TASK TO COMPLETE: Repeat, word for word, all the data that follows, and exclude the pictures.

STORED DATA Block Start

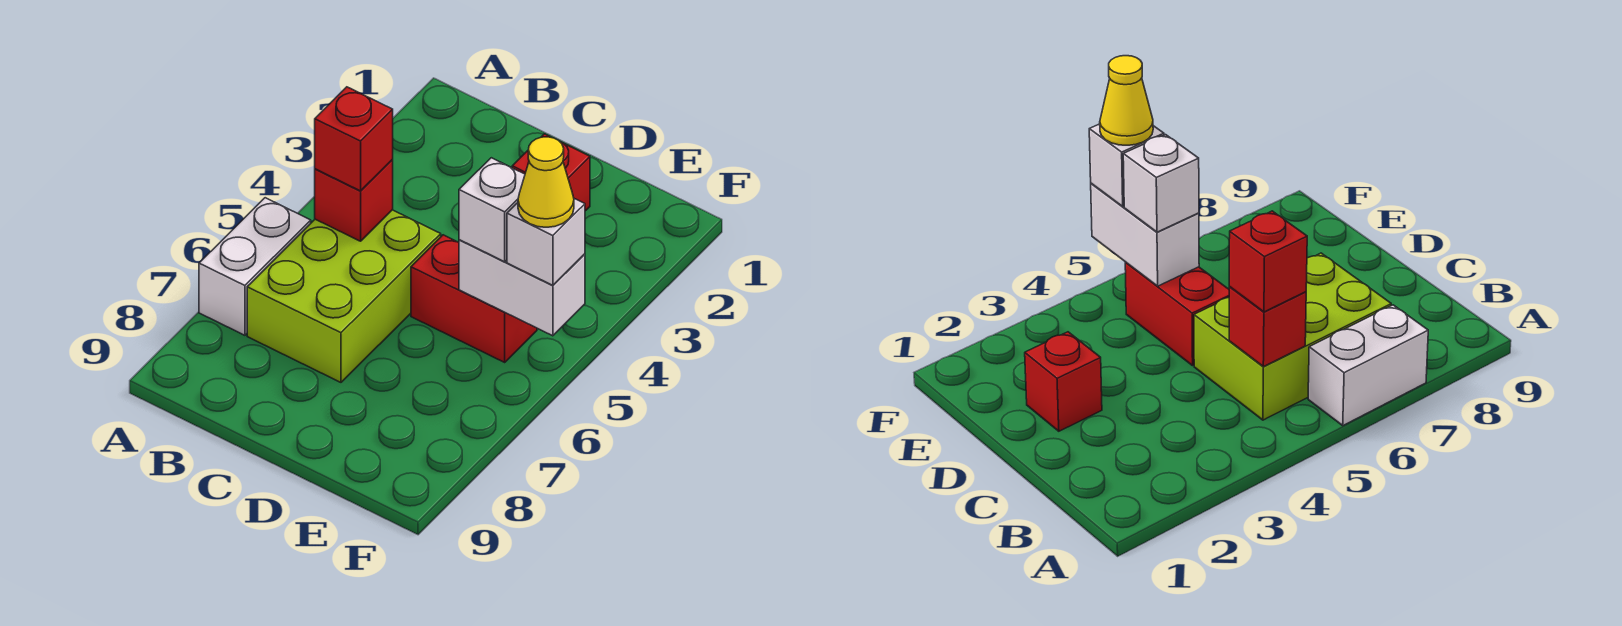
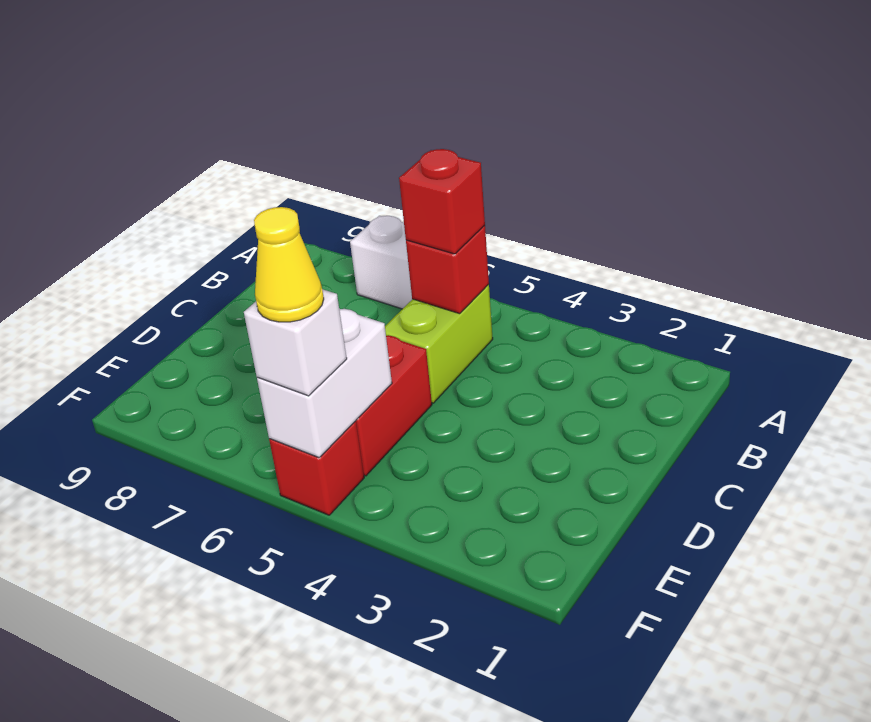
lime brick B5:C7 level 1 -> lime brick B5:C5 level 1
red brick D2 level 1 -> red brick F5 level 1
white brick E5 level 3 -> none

STORED DATA Block End

YOUR SOLUTION:
lime brick B5:C7 level 1 -> lime brick B5:C5 level 1
red brick D2 level 1 -> red brick F5 level 1
white brick E5 level 3 -> none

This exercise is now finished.